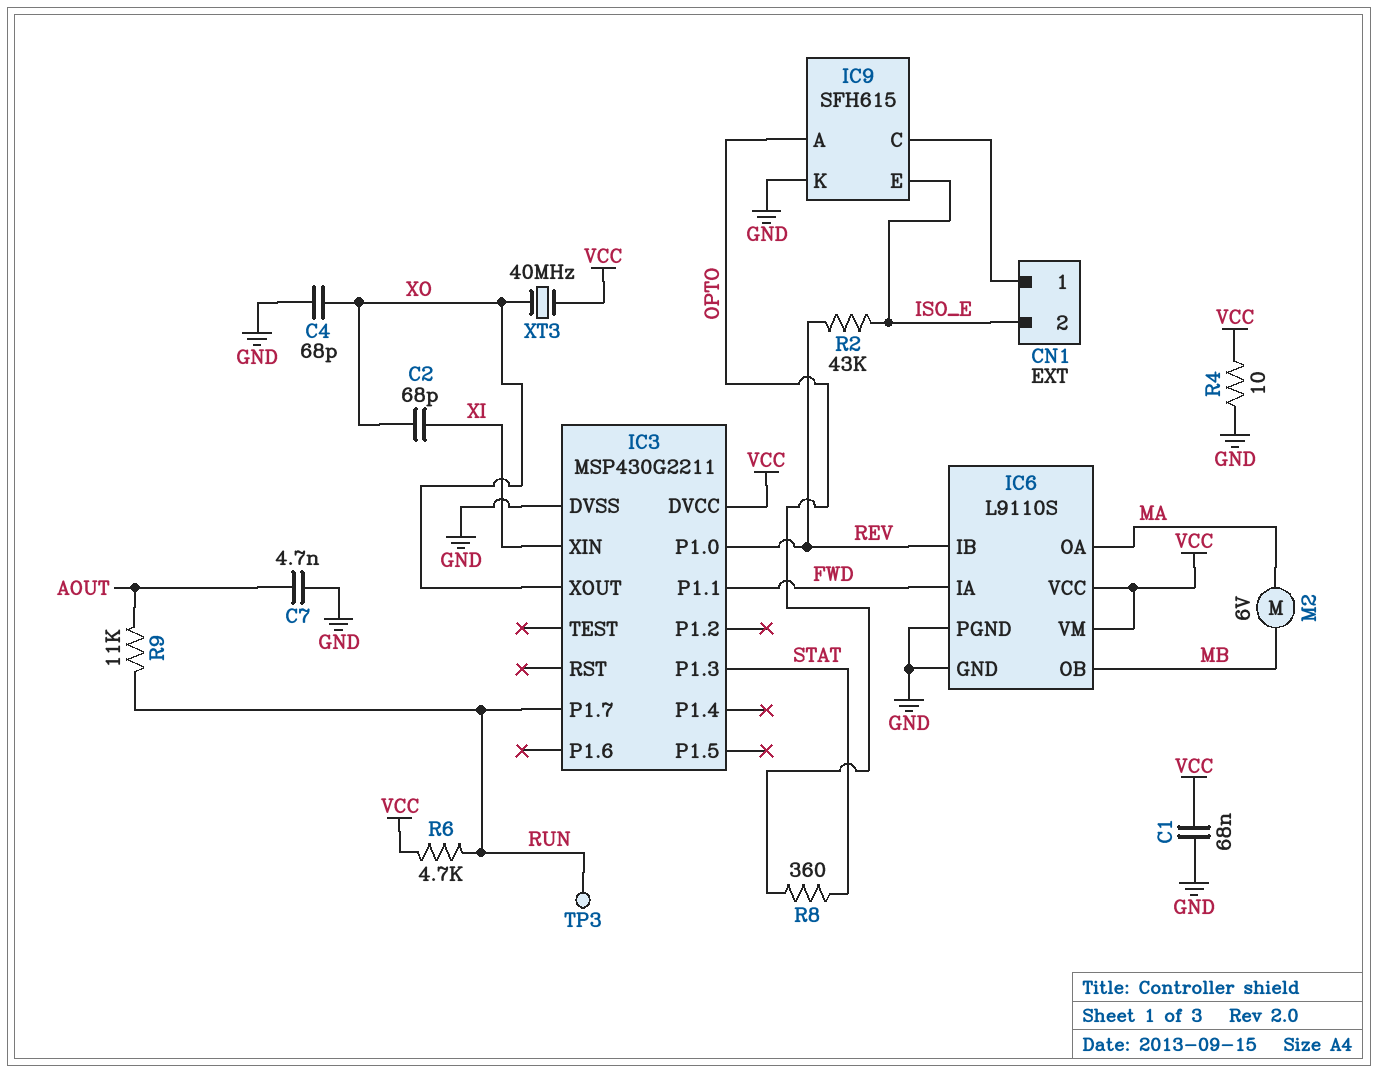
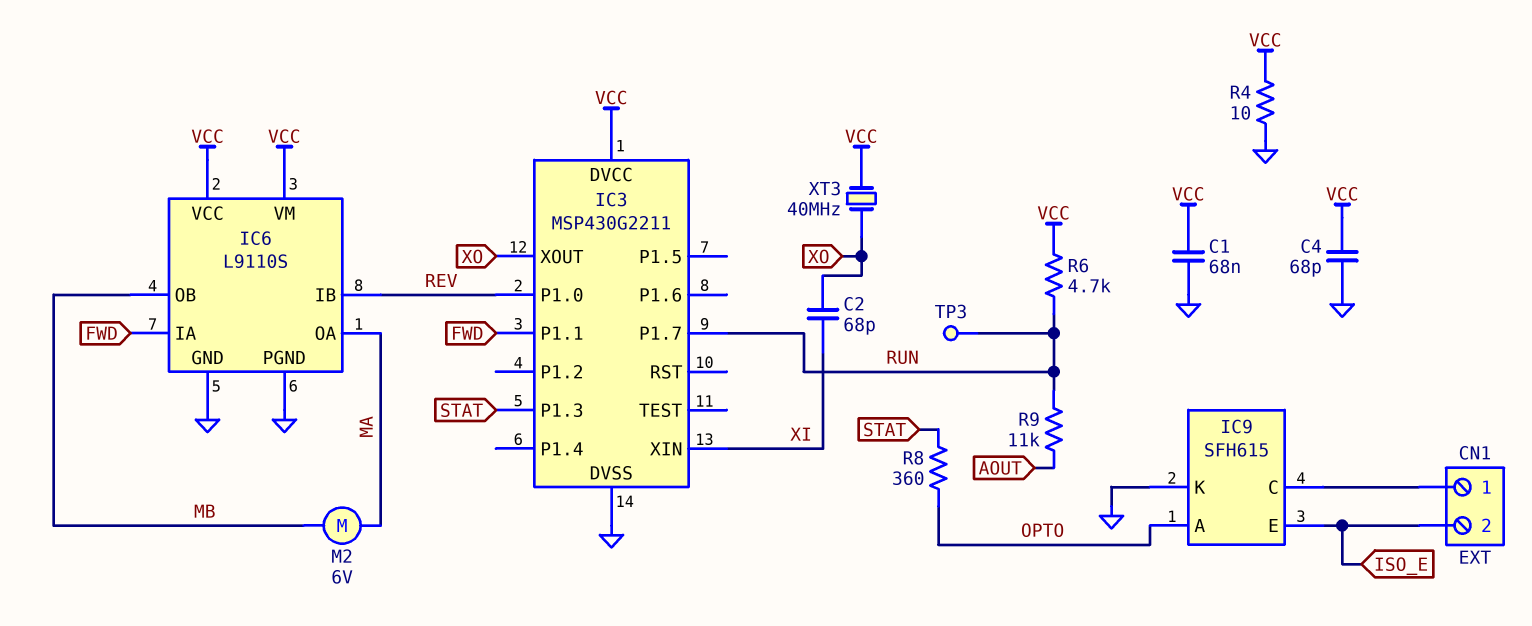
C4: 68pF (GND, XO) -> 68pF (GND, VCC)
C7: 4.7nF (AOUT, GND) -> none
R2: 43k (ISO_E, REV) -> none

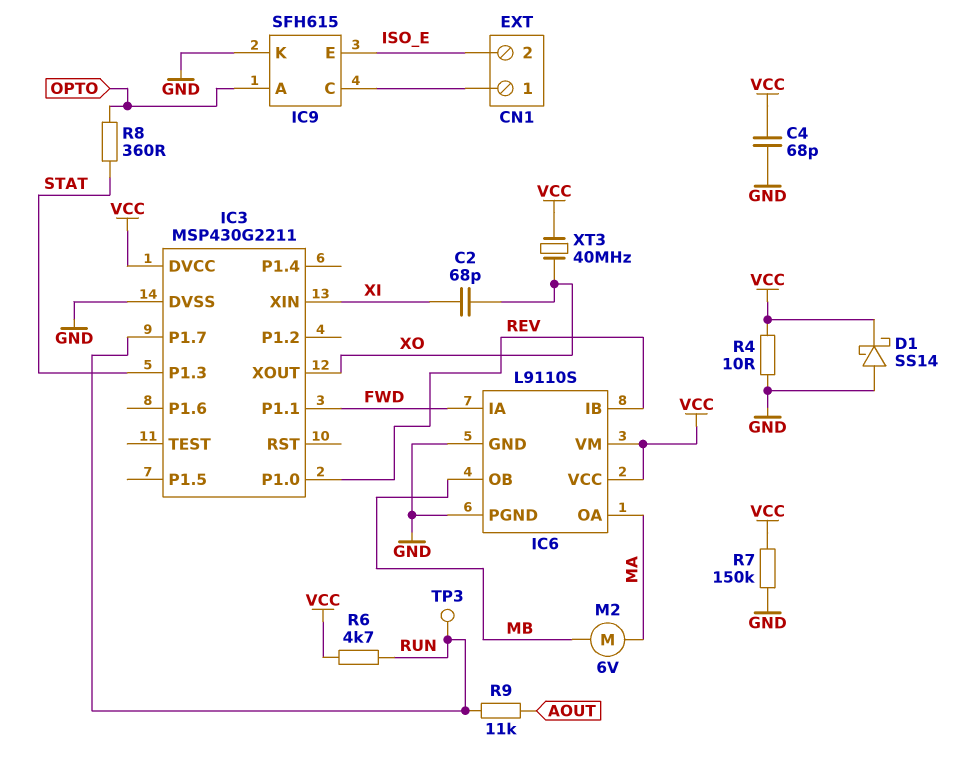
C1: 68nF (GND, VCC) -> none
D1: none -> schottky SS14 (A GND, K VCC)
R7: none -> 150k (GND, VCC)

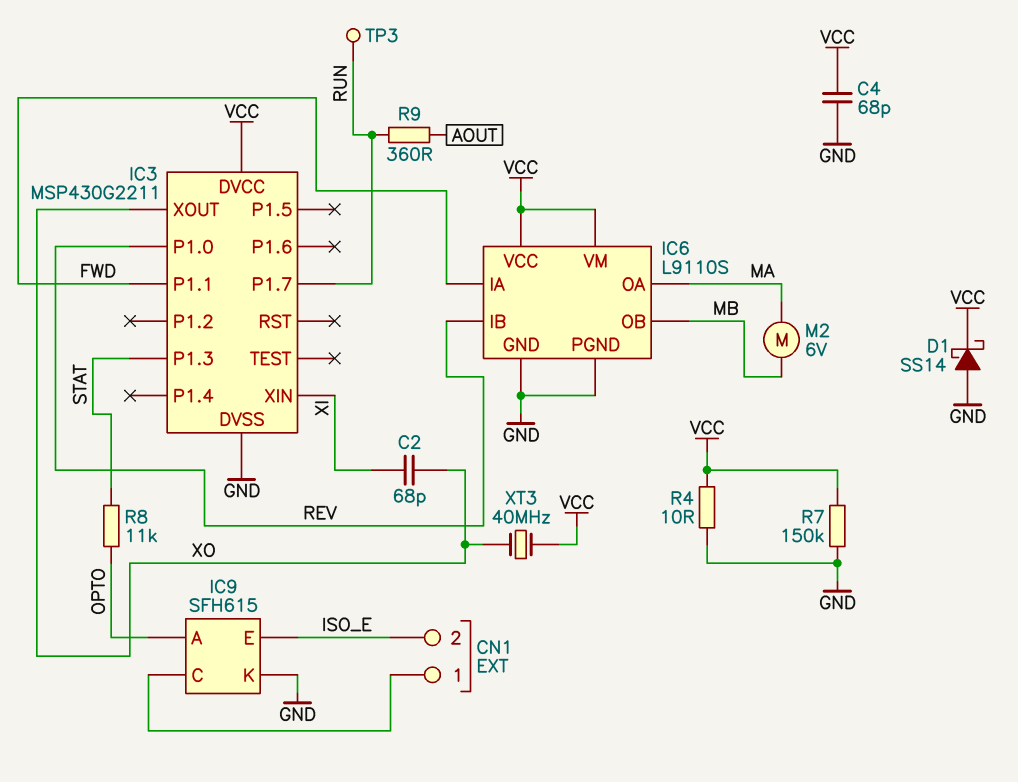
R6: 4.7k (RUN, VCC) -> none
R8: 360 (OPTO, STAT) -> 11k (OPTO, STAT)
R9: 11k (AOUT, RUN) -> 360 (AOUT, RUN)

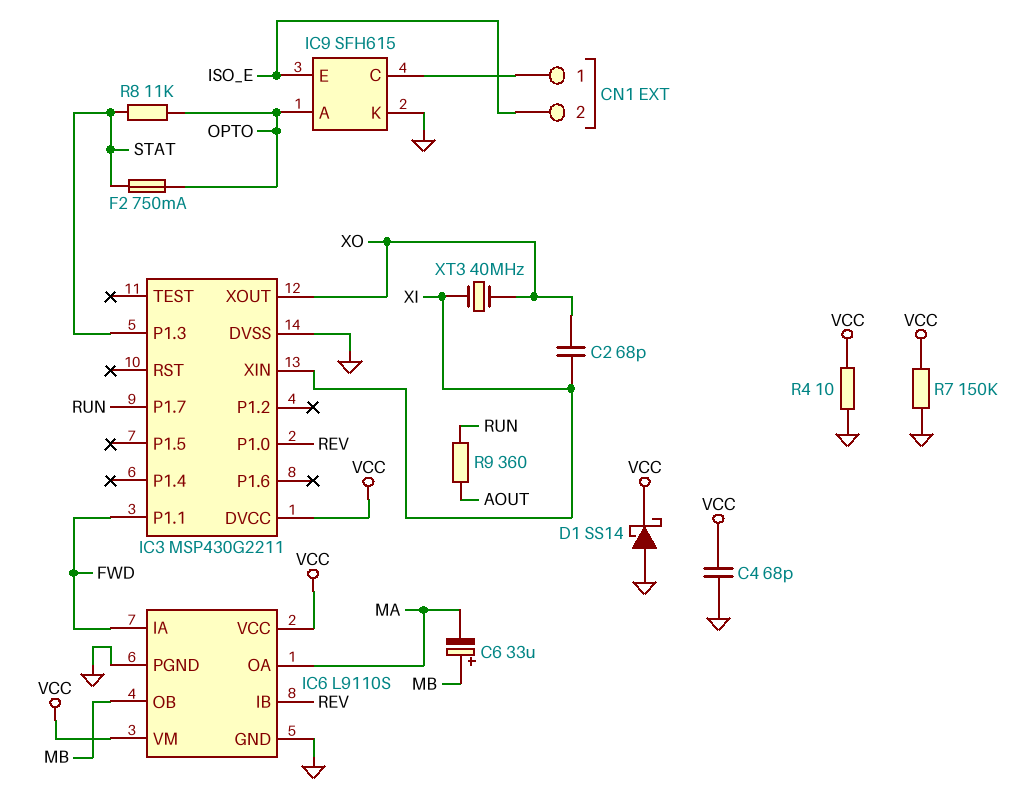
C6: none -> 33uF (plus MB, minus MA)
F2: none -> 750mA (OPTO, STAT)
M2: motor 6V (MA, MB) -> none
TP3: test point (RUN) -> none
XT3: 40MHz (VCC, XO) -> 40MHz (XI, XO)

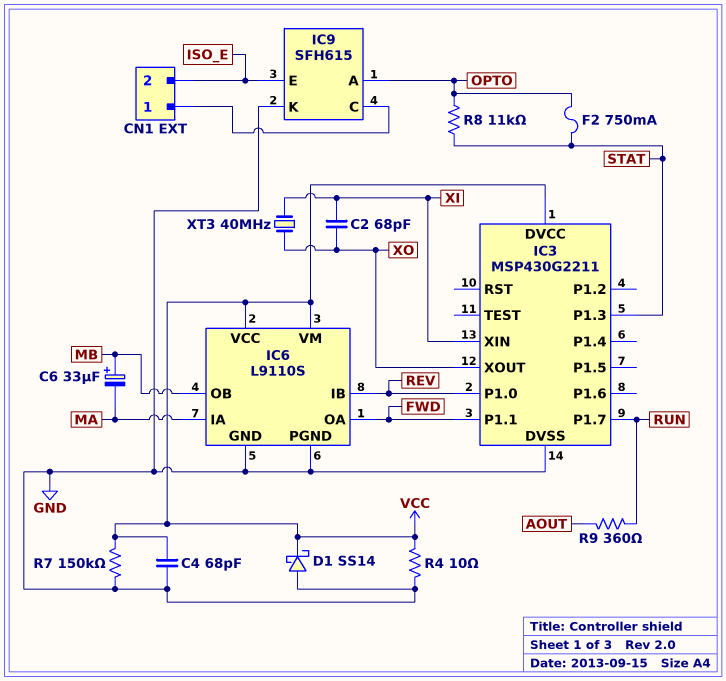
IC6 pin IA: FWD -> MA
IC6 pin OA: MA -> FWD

= = = = =

• _WHAT IS NEEDED_: Return the listing above unchanged, apart from dropping its pictures.

• _ANSWER SPACE_:
C4: 68pF (GND, XO) -> 68pF (GND, VCC)
C7: 4.7nF (AOUT, GND) -> none
R2: 43k (ISO_E, REV) -> none

C1: 68nF (GND, VCC) -> none
D1: none -> schottky SS14 (A GND, K VCC)
R7: none -> 150k (GND, VCC)

R6: 4.7k (RUN, VCC) -> none
R8: 360 (OPTO, STAT) -> 11k (OPTO, STAT)
R9: 11k (AOUT, RUN) -> 360 (AOUT, RUN)

C6: none -> 33uF (plus MB, minus MA)
F2: none -> 750mA (OPTO, STAT)
M2: motor 6V (MA, MB) -> none
TP3: test point (RUN) -> none
XT3: 40MHz (VCC, XO) -> 40MHz (XI, XO)

IC6 pin IA: FWD -> MA
IC6 pin OA: MA -> FWD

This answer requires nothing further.